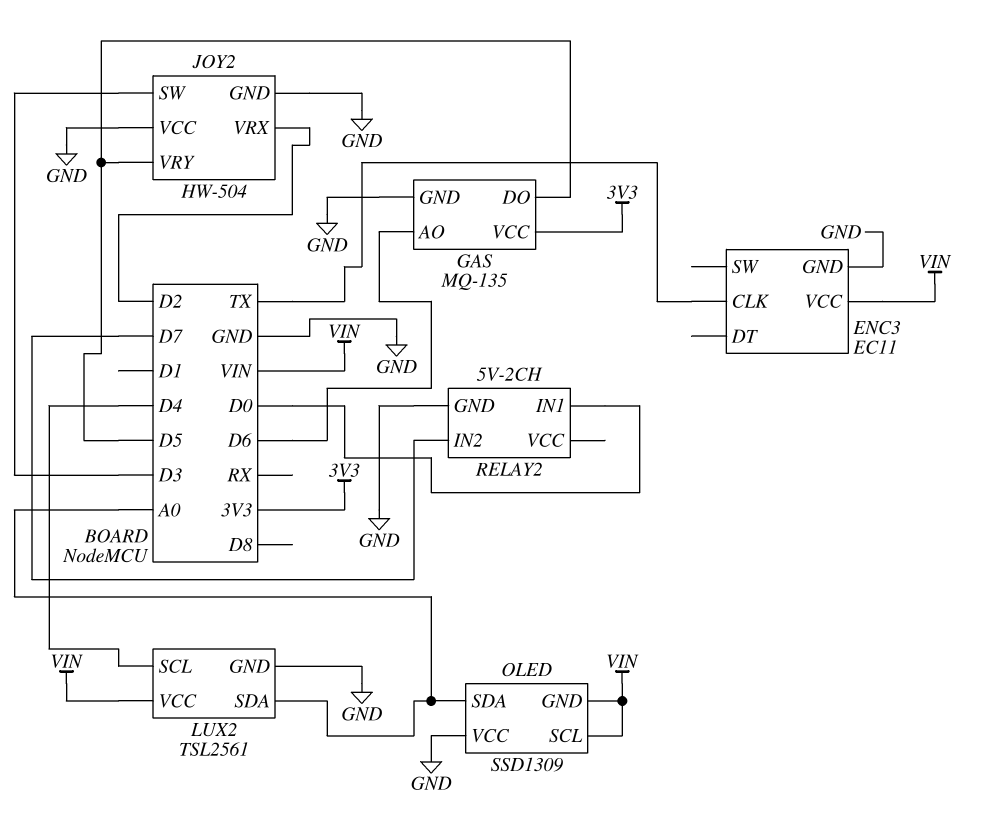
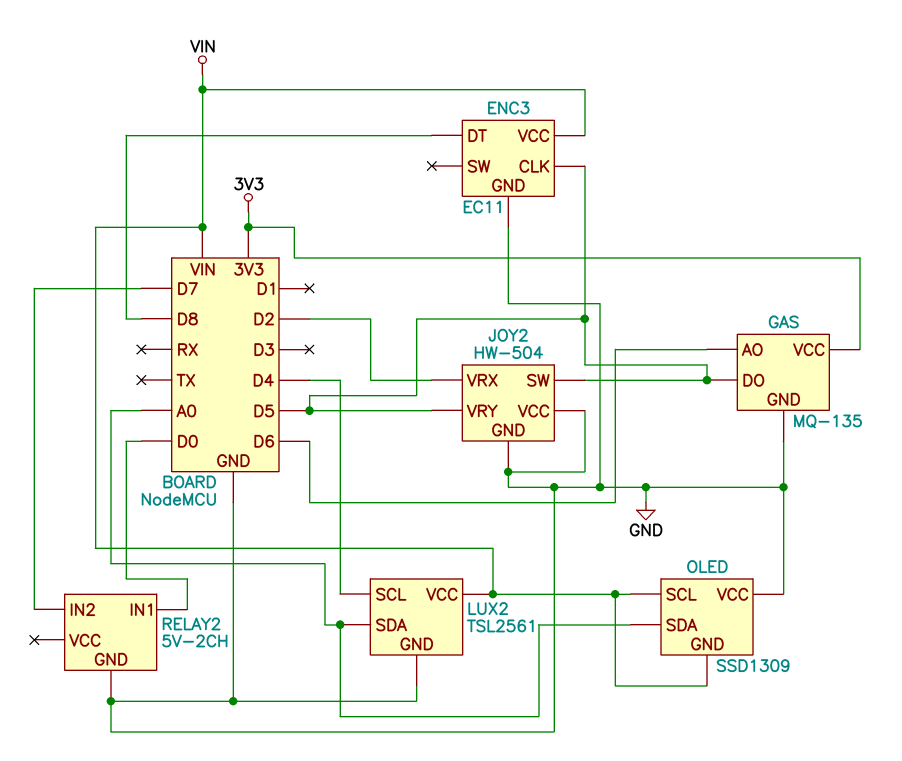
ENC3 pin CLK: TX -> D5
ENC3 pin DT: none -> D8
JOY2 pin SW: D3 -> D5

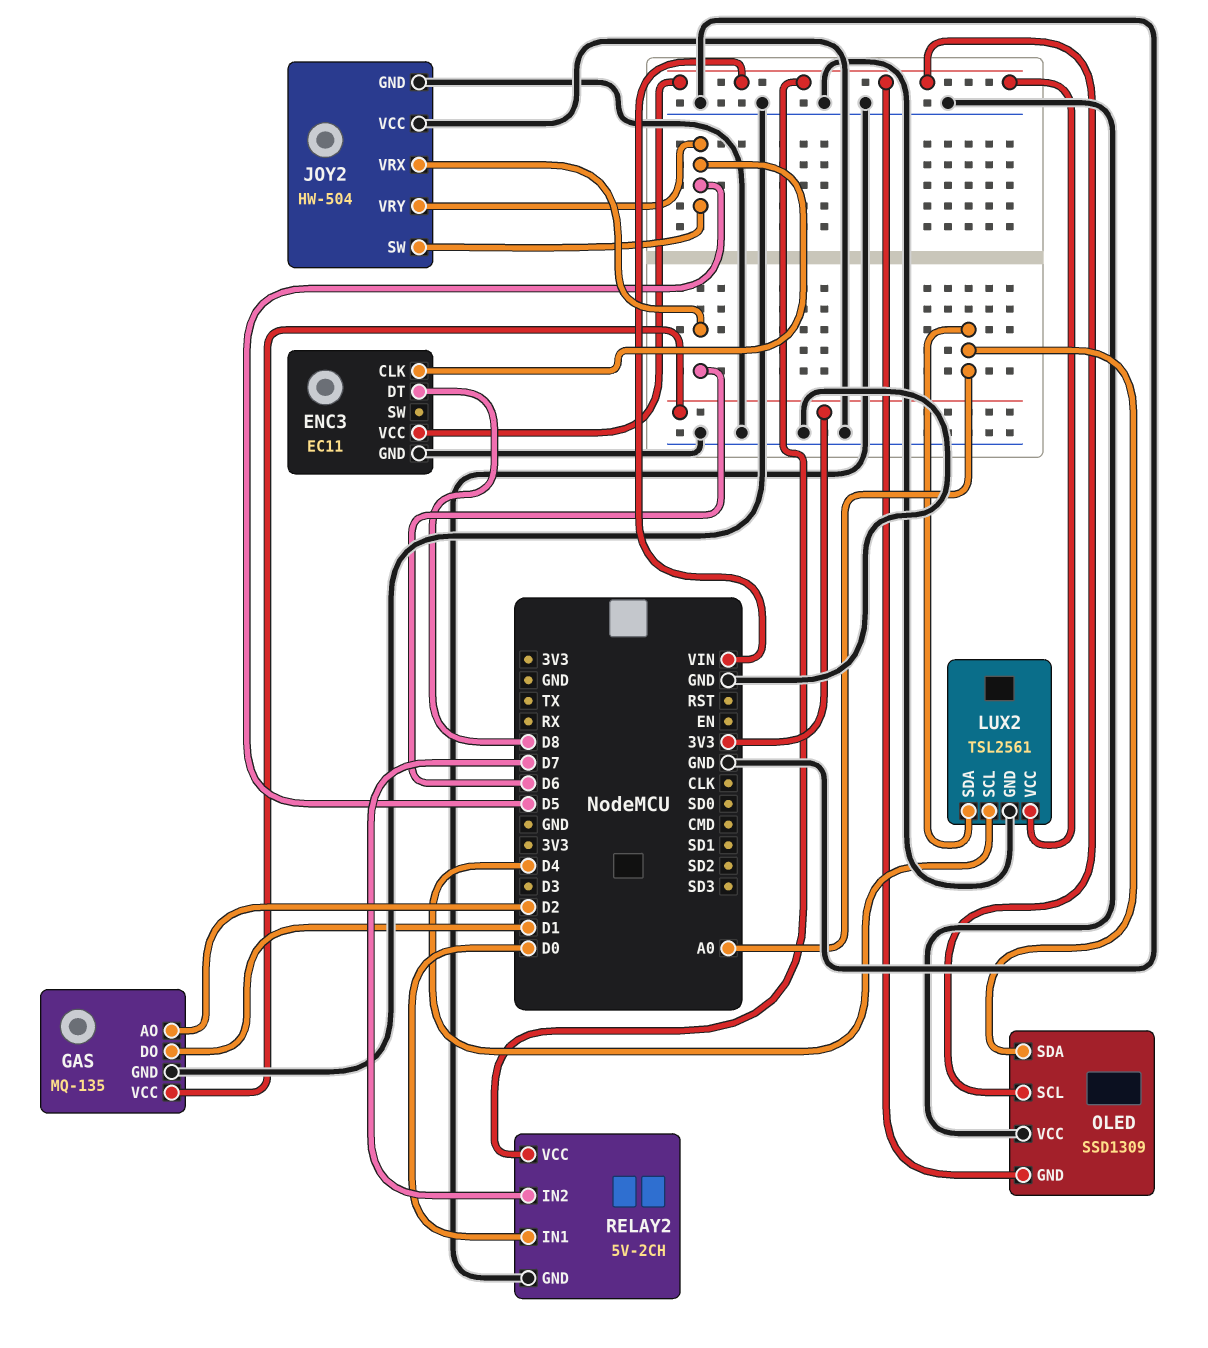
GAS pin AO: D6 -> D2
GAS pin DO: D5 -> D1
JOY2 pin VRX: D2 -> D6
RELAY2 pin VCC: none -> VIN

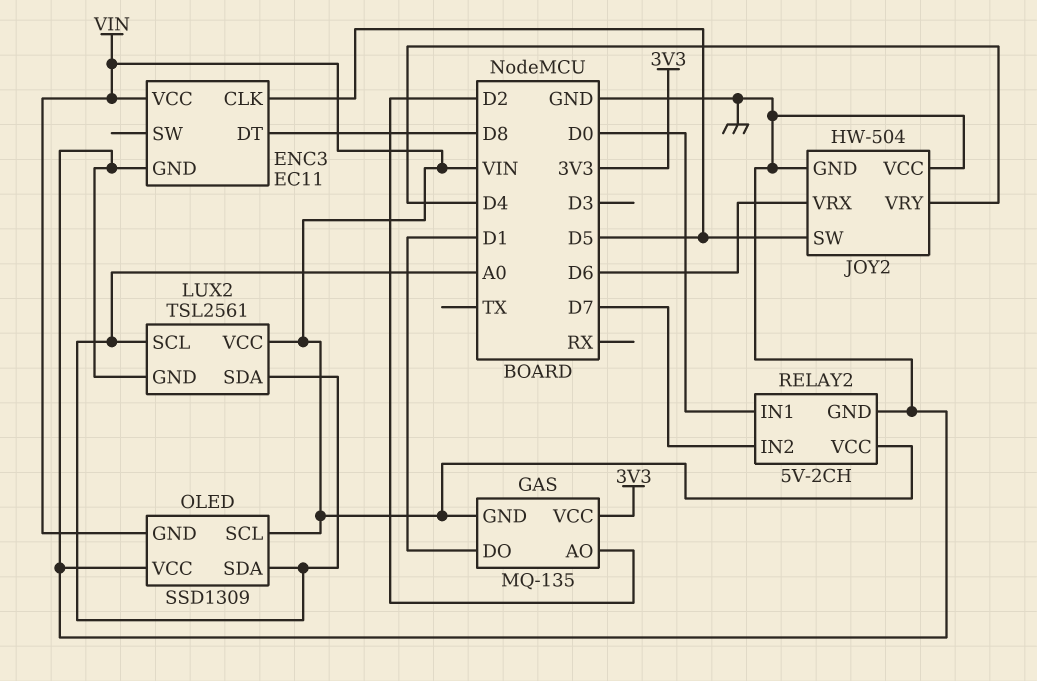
GAS pin GND: GND -> VIN
JOY2 pin VRY: D5 -> D4
LUX2 pin SCL: D4 -> A0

__________

The records above are to be repeated exactly, with every picture removed from the copy.

• _Response area_:
ENC3 pin CLK: TX -> D5
ENC3 pin DT: none -> D8
JOY2 pin SW: D3 -> D5

GAS pin AO: D6 -> D2
GAS pin DO: D5 -> D1
JOY2 pin VRX: D2 -> D6
RELAY2 pin VCC: none -> VIN

GAS pin GND: GND -> VIN
JOY2 pin VRY: D5 -> D4
LUX2 pin SCL: D4 -> A0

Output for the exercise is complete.